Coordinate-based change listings
____________________

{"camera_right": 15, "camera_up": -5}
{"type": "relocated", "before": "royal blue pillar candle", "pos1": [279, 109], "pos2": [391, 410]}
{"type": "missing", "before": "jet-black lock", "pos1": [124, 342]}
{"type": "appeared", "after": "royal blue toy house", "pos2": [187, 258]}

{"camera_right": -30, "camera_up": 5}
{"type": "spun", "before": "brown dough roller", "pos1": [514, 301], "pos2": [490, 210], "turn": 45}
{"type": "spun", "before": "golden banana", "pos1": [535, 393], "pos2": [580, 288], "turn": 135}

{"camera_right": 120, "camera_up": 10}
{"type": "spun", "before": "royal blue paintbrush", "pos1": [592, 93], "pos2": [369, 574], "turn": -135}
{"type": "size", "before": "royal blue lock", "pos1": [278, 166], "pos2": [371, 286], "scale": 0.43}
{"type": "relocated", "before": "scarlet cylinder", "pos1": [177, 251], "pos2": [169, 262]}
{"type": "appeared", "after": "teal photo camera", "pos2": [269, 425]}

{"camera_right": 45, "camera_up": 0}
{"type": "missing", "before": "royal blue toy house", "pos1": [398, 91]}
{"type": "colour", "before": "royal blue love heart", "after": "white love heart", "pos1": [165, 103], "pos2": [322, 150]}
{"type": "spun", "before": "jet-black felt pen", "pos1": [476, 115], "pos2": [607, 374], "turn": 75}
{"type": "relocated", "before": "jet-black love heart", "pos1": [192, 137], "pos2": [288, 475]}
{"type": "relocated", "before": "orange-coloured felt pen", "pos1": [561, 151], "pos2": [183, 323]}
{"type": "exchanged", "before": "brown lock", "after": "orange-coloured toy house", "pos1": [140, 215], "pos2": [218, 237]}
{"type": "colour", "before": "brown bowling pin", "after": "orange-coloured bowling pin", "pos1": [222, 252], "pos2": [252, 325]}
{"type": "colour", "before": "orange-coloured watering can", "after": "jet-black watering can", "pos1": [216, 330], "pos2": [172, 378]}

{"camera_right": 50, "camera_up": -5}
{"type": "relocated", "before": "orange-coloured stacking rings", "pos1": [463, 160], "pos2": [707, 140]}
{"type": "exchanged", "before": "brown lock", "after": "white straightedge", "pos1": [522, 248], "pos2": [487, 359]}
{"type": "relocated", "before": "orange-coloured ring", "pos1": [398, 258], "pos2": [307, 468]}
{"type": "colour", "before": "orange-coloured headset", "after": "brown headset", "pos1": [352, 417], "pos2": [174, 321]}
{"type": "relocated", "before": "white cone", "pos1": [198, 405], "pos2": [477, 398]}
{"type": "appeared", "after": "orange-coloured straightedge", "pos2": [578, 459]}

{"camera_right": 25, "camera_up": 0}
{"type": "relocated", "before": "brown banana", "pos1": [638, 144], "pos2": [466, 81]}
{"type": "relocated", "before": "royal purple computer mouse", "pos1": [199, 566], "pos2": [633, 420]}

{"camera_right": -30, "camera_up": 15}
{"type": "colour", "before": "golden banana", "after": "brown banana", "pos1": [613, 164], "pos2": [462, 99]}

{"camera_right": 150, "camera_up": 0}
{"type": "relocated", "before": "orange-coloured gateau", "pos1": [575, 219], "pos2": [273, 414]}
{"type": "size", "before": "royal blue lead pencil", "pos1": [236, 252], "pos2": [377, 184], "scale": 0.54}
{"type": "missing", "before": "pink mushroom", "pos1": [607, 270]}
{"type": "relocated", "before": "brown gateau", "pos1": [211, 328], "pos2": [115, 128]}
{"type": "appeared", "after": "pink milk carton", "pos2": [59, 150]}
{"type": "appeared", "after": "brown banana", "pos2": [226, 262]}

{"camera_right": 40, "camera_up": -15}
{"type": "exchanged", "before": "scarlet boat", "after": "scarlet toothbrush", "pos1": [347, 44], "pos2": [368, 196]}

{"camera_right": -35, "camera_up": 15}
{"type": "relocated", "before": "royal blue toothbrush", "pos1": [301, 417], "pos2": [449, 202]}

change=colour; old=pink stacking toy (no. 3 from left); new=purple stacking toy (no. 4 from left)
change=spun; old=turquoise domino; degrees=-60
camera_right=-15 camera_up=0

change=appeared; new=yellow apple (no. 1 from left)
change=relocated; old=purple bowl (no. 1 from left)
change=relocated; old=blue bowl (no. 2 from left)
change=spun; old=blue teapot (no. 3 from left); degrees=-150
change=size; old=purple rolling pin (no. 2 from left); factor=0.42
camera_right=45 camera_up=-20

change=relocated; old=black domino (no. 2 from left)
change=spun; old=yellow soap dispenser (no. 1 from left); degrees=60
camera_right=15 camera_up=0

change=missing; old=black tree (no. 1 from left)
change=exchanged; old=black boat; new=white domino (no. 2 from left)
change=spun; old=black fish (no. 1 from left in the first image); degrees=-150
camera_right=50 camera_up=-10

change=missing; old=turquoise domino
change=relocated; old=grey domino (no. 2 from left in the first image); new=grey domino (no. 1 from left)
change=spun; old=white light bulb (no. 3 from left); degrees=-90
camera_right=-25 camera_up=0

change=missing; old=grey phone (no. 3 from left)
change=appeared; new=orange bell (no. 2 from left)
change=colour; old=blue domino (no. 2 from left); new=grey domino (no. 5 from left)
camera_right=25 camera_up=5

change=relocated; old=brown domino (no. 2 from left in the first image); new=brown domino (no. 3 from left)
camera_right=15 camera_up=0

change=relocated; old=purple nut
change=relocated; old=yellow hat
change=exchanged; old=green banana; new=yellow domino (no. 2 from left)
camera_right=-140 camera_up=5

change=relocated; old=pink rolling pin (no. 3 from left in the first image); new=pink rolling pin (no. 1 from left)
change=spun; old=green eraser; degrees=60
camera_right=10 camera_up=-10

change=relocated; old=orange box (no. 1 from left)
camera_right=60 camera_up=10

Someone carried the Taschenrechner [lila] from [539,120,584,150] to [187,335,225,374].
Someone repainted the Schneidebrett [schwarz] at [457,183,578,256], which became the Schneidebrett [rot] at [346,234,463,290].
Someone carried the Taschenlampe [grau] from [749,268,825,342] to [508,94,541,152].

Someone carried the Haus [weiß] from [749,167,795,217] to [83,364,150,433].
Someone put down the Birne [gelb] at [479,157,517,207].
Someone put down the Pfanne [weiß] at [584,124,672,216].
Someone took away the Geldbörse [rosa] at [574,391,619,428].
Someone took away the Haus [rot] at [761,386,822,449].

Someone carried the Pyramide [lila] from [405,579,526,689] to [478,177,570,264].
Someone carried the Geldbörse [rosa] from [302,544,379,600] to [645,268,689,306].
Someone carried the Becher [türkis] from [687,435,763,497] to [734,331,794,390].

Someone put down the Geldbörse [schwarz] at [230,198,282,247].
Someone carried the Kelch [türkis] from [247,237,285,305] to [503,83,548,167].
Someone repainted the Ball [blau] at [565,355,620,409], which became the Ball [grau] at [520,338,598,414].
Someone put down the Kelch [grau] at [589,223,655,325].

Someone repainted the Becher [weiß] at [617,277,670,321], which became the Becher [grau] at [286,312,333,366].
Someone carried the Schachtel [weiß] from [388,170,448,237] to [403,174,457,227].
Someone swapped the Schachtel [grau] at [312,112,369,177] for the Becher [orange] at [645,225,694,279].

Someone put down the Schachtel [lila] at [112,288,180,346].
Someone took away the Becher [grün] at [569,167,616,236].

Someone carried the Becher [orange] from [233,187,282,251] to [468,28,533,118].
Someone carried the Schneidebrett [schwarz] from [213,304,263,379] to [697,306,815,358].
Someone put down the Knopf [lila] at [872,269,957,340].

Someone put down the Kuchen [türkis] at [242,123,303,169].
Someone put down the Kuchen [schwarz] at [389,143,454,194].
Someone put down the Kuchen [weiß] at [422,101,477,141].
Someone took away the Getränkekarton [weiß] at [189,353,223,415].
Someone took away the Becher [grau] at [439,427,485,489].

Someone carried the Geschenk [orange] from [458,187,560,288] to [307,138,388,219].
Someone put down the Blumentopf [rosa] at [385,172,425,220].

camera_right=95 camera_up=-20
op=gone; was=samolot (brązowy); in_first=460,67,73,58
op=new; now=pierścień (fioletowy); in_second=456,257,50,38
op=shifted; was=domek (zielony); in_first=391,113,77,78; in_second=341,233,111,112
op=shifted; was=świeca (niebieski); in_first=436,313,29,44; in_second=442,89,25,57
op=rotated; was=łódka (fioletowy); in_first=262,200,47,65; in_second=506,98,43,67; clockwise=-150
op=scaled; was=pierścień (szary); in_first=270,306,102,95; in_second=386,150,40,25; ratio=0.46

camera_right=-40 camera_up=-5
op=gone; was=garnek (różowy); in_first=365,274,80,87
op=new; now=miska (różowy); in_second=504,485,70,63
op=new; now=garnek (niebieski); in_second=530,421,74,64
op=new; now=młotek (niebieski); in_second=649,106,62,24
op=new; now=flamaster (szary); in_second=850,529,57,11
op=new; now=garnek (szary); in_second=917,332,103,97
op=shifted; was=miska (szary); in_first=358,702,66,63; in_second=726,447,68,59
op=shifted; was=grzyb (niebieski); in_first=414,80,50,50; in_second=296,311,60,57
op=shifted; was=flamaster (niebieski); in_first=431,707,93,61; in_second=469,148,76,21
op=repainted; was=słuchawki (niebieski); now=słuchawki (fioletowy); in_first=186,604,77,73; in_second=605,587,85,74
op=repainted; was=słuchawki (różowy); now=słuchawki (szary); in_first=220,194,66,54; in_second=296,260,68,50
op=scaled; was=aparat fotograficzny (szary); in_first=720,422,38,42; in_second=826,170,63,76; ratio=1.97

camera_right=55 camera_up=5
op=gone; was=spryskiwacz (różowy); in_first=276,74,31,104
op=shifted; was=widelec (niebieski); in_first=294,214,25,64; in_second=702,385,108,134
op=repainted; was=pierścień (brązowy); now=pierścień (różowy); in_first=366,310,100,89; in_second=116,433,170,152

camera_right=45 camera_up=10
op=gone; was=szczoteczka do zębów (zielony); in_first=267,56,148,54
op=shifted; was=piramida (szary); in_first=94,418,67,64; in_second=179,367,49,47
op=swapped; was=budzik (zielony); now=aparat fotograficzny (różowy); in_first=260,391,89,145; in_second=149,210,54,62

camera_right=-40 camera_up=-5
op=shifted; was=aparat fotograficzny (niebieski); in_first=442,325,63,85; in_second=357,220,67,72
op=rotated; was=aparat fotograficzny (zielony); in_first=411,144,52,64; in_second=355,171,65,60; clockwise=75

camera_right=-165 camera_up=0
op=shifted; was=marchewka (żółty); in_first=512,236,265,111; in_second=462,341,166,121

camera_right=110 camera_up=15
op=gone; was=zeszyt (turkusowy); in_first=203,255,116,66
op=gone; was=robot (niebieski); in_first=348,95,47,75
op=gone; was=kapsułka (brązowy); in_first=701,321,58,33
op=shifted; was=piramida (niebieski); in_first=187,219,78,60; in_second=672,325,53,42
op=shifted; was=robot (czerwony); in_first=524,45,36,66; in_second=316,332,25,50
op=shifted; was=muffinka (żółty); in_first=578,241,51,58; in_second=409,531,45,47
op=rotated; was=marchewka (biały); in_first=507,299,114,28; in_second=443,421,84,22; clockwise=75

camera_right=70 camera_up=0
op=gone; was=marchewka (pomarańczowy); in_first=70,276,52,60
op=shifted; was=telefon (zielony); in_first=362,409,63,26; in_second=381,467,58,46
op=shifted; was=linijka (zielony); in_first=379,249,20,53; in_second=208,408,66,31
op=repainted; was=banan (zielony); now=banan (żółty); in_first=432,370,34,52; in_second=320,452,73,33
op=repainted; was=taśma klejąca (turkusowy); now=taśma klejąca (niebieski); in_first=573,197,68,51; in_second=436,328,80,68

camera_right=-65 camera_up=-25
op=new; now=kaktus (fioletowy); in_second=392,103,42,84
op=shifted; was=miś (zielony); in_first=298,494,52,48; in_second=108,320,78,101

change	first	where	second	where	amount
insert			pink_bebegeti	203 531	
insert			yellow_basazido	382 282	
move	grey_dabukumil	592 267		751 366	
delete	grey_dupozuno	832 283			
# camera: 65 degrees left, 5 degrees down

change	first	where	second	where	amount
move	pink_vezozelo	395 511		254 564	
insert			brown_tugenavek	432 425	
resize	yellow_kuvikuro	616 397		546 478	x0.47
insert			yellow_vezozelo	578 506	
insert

____________________

**What the exercise asks**
Find the line with "# camera: 65 degrees left, 5 degrees down" in the data above. Restate it and all later lines word for word, ending with the last line.

**Answer for this exercise**
# camera: 65 degrees left, 5 degrees down

change	first	where	second	where	amount
move	pink_vezozelo	395 511		254 564	
insert			brown_tugenavek	432 425	
resize	yellow_kuvikuro	616 397		546 478	x0.47
insert			yellow_vezozelo	578 506	
insert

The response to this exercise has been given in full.